**What is being asked:**
Copy out each line of the entries below in which the string "switch" appears.

----- Records to process -----

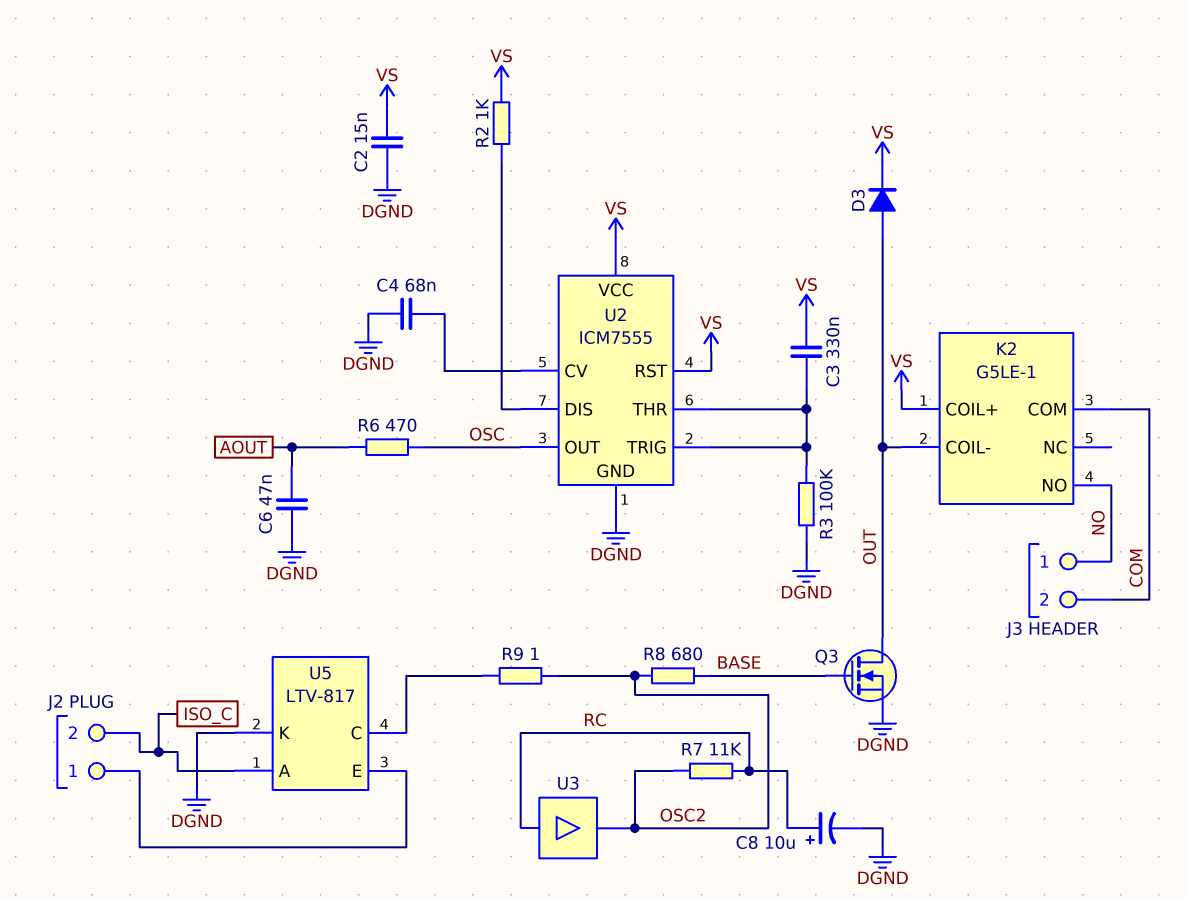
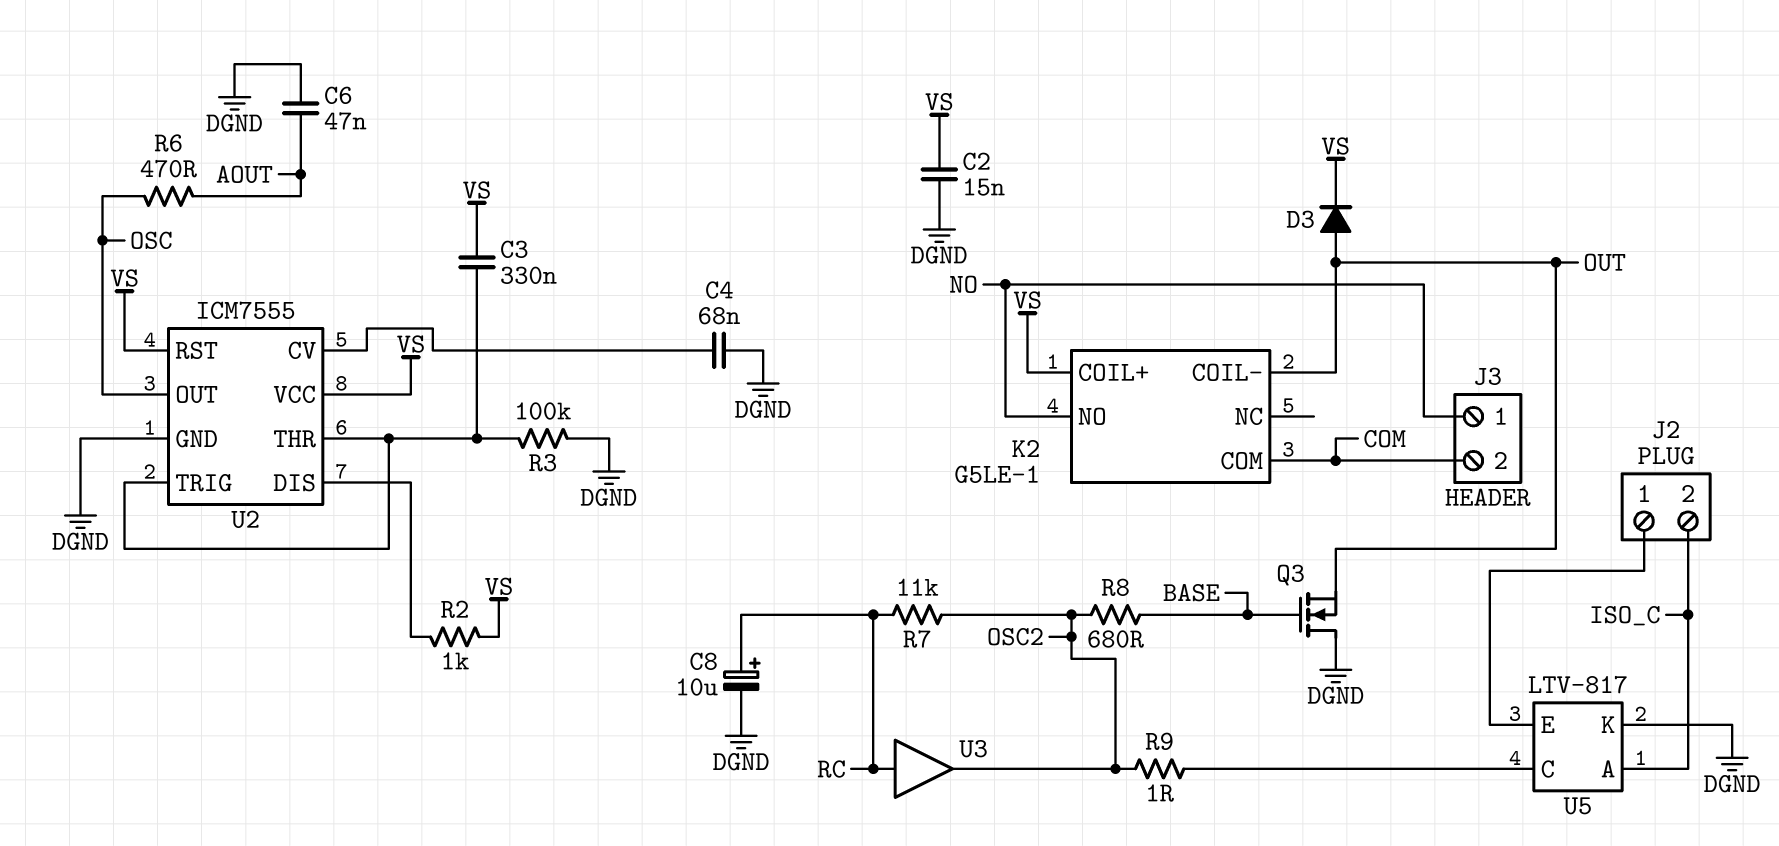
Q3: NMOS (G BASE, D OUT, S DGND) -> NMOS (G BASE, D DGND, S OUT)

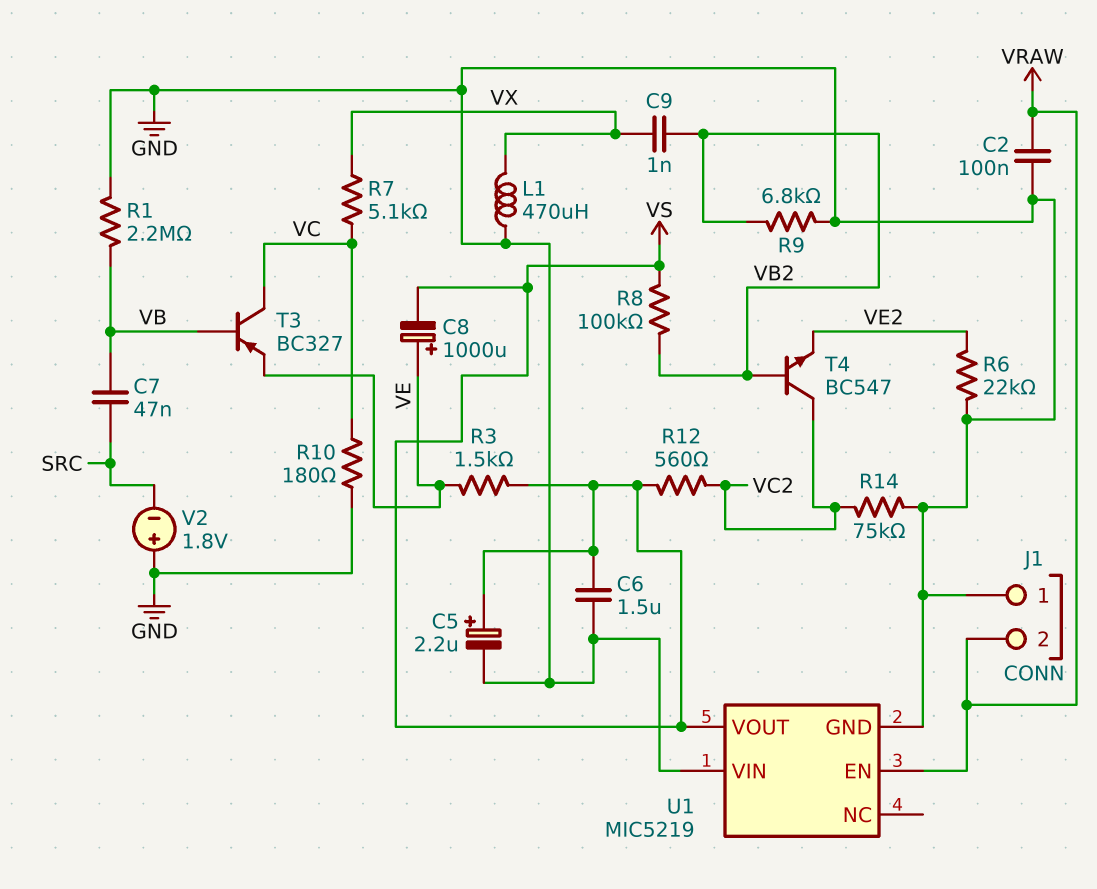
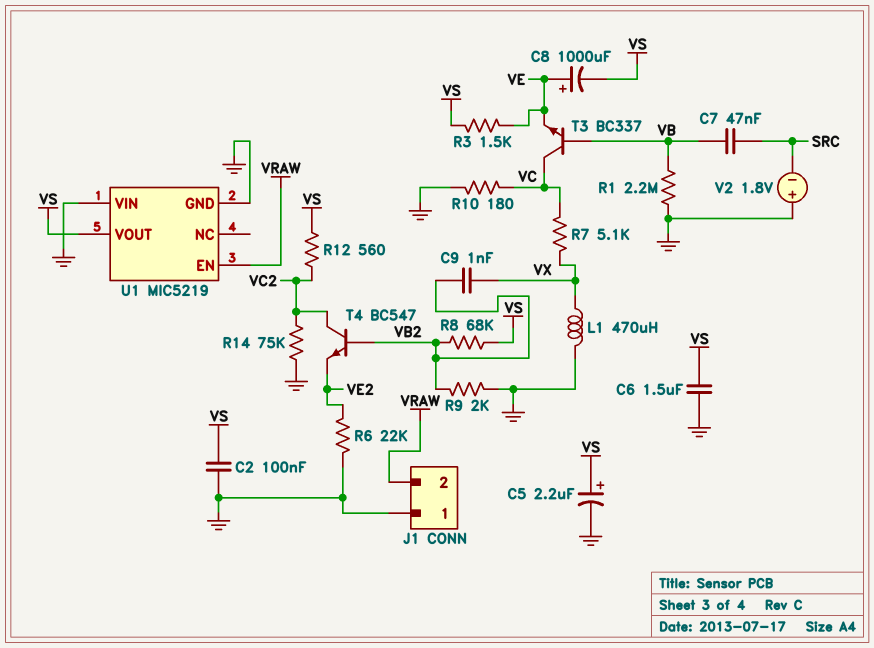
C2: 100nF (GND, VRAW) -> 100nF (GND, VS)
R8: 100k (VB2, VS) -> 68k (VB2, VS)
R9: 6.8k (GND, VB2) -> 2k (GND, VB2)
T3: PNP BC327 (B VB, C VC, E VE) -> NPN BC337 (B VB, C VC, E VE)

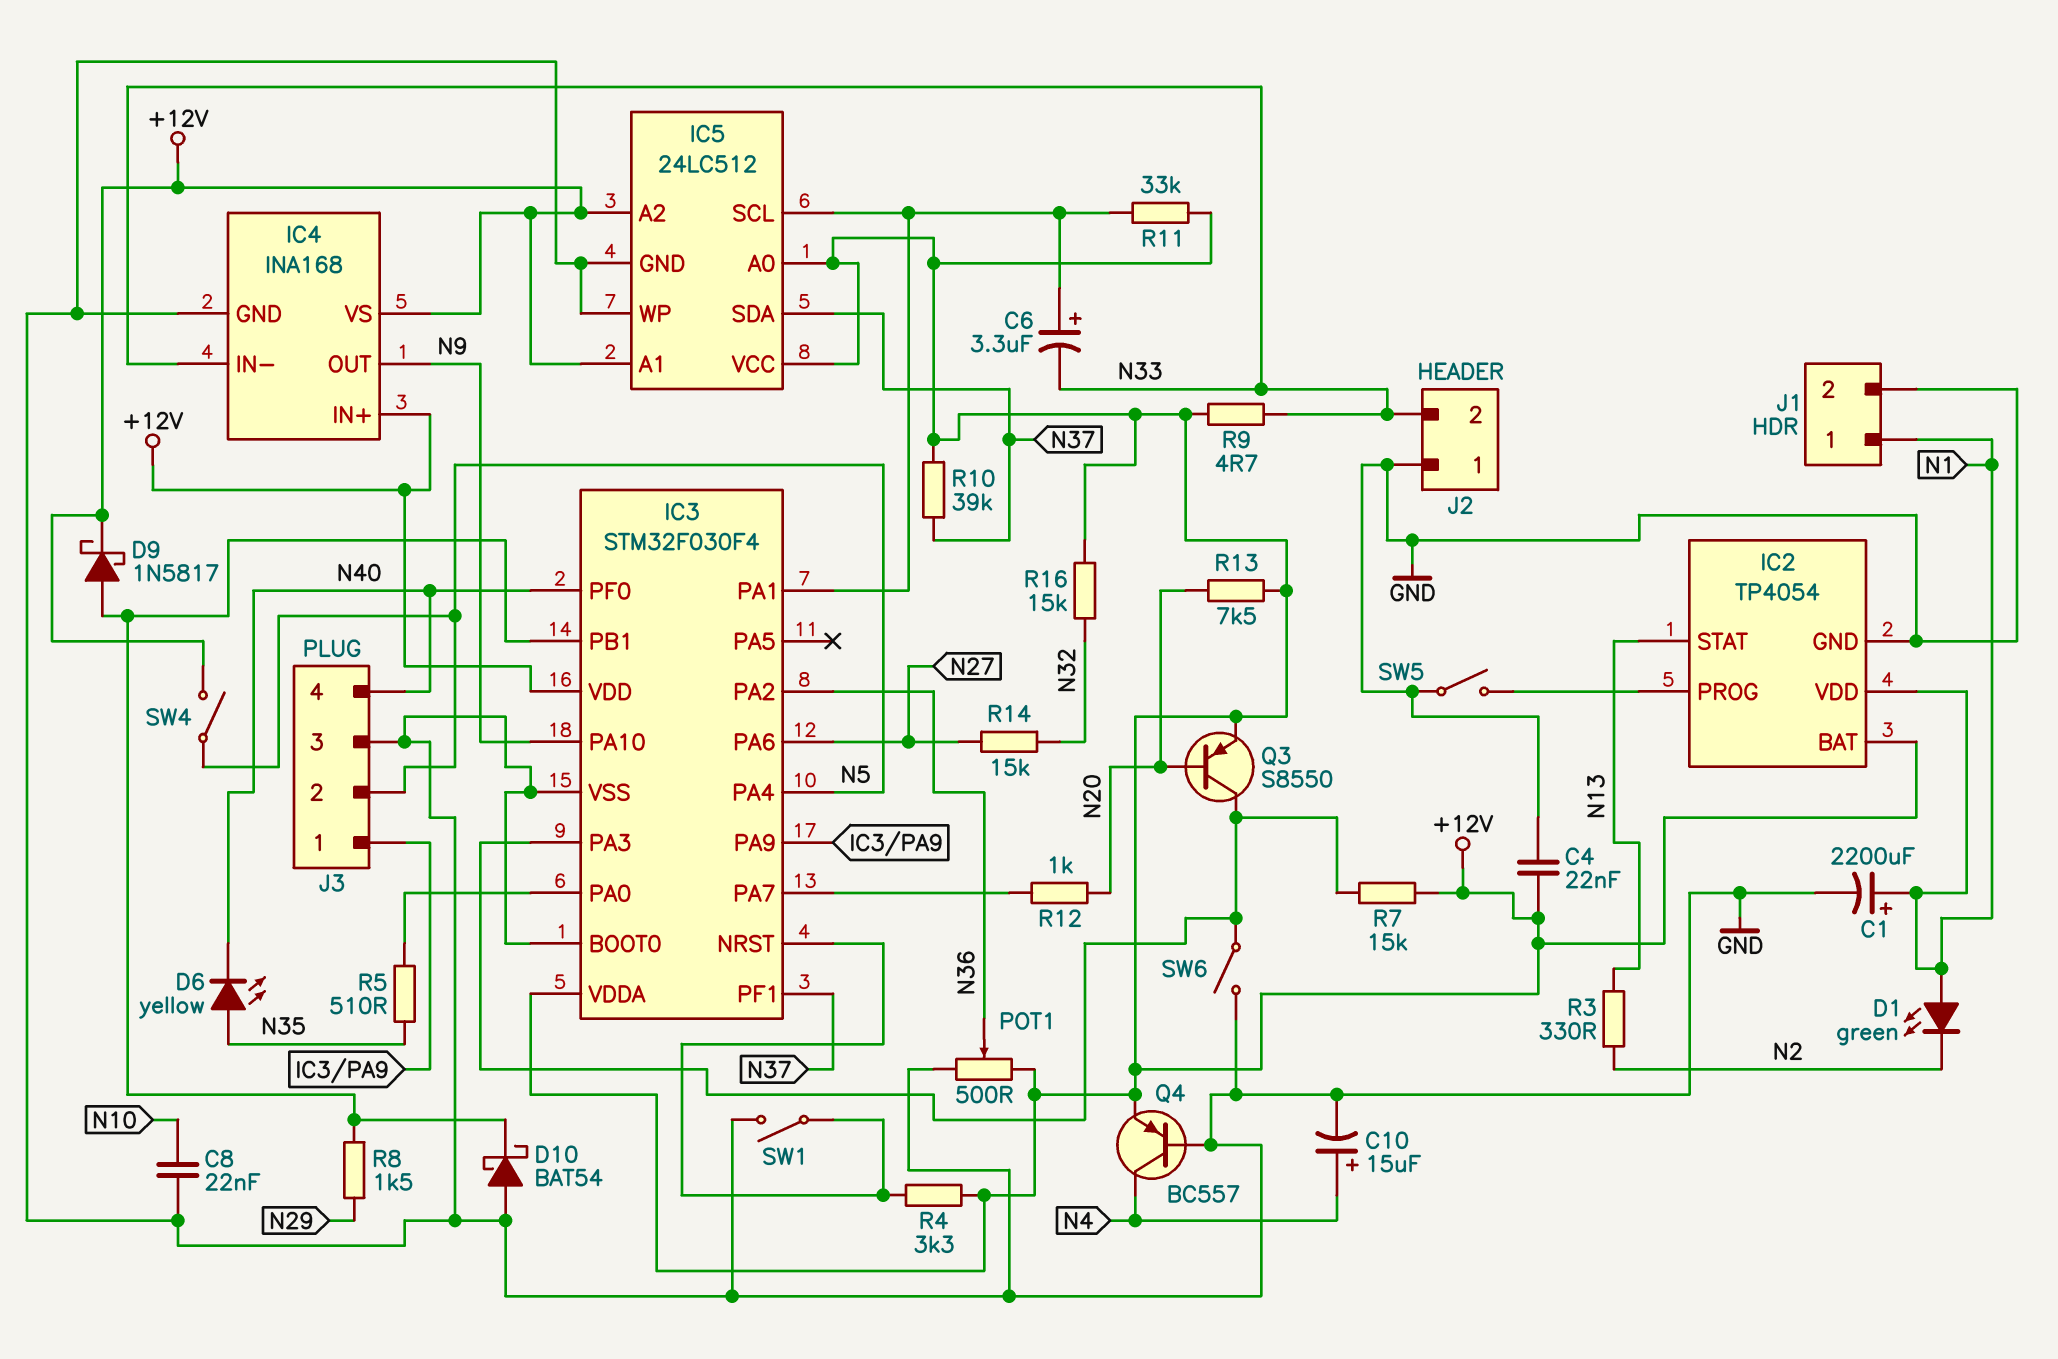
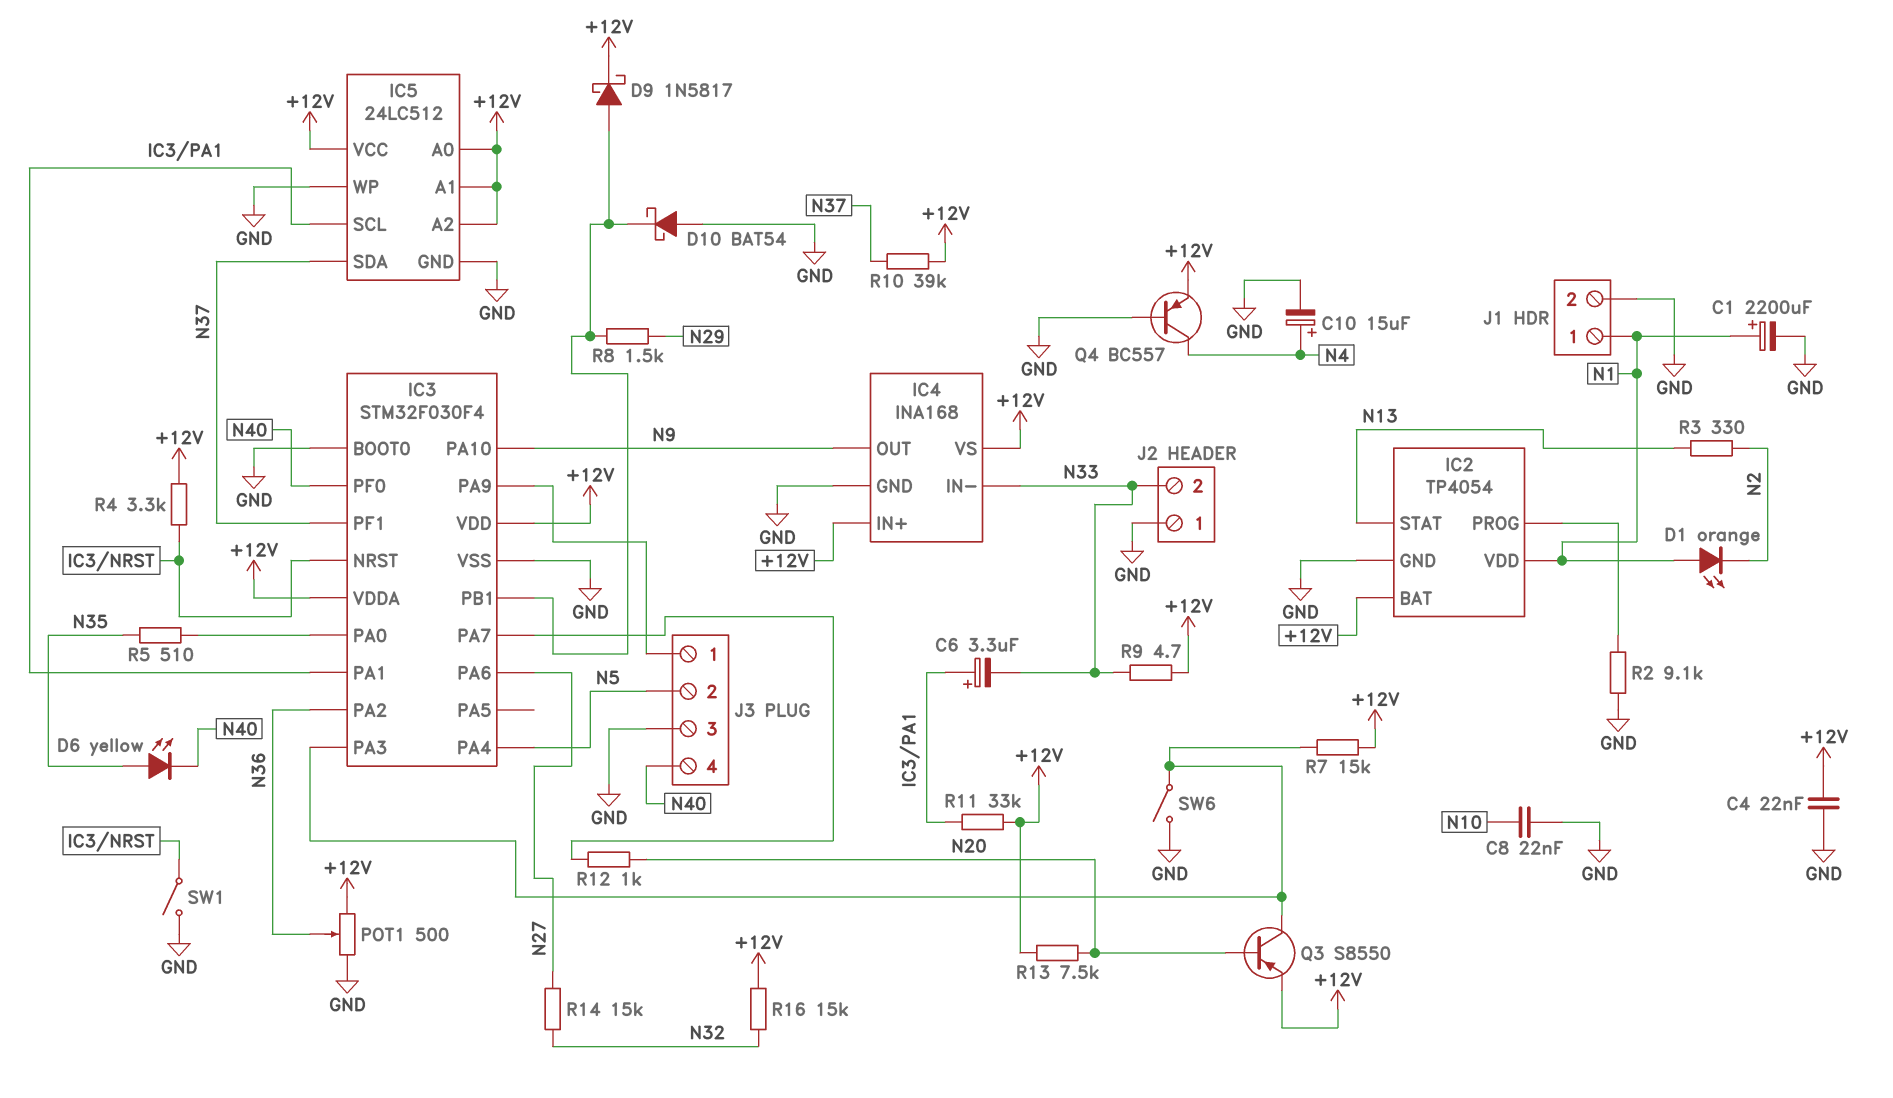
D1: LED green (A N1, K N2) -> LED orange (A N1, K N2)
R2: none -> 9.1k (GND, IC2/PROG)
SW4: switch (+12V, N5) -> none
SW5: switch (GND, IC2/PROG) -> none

-----

**Written answer:**
SW4: switch (+12V, N5) -> none
SW5: switch (GND, IC2/PROG) -> none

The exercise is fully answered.